Output the listing below verbatim, but drop the images.

- MATERIAL FOR THIS EXERCISE:
┌──

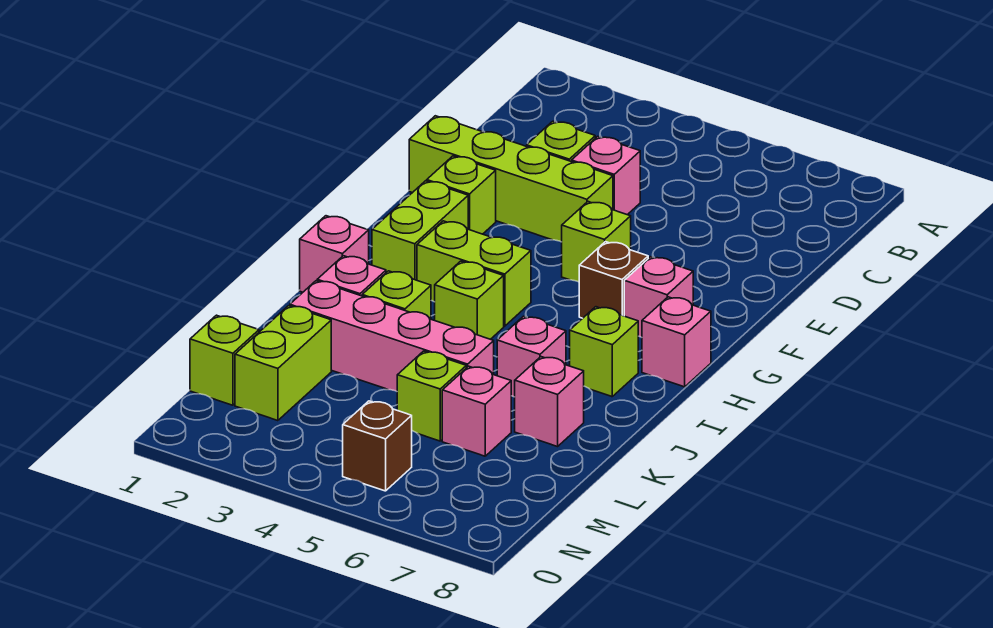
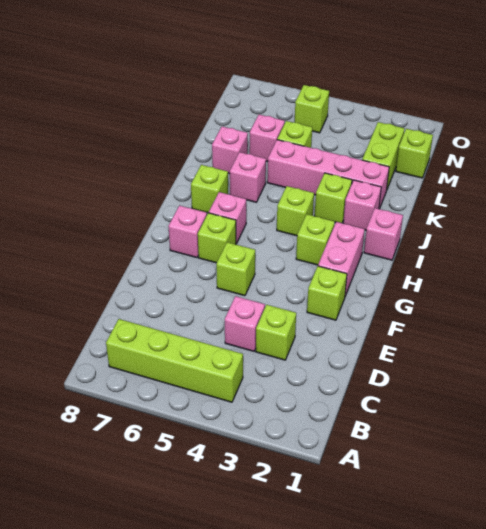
lime 1x4 brick [409,116,613,242] -> lime 1x4 brick moved to [106,319,243,402]
lime 1x2 brick [372,181,468,280] -> pink 1x2 brick [318,222,365,296]
brown 1x1 brick [579,242,648,318] -> lime 1x1 brick [198,213,236,263]
lime 1x2 brick [417,221,531,326] -> lime 1x1 brick [296,214,335,265]
pink 1x1 brick [642,297,711,387] -> pink 1x1 brick moved to [209,192,247,244]
brown 1x1 brick [343,401,412,491] -> lime 1x1 brick [295,85,329,133]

└──

- RESULT:
lime 1x4 brick [409,116,613,242] -> lime 1x4 brick moved to [106,319,243,402]
lime 1x2 brick [372,181,468,280] -> pink 1x2 brick [318,222,365,296]
brown 1x1 brick [579,242,648,318] -> lime 1x1 brick [198,213,236,263]
lime 1x2 brick [417,221,531,326] -> lime 1x1 brick [296,214,335,265]
pink 1x1 brick [642,297,711,387] -> pink 1x1 brick moved to [209,192,247,244]
brown 1x1 brick [343,401,412,491] -> lime 1x1 brick [295,85,329,133]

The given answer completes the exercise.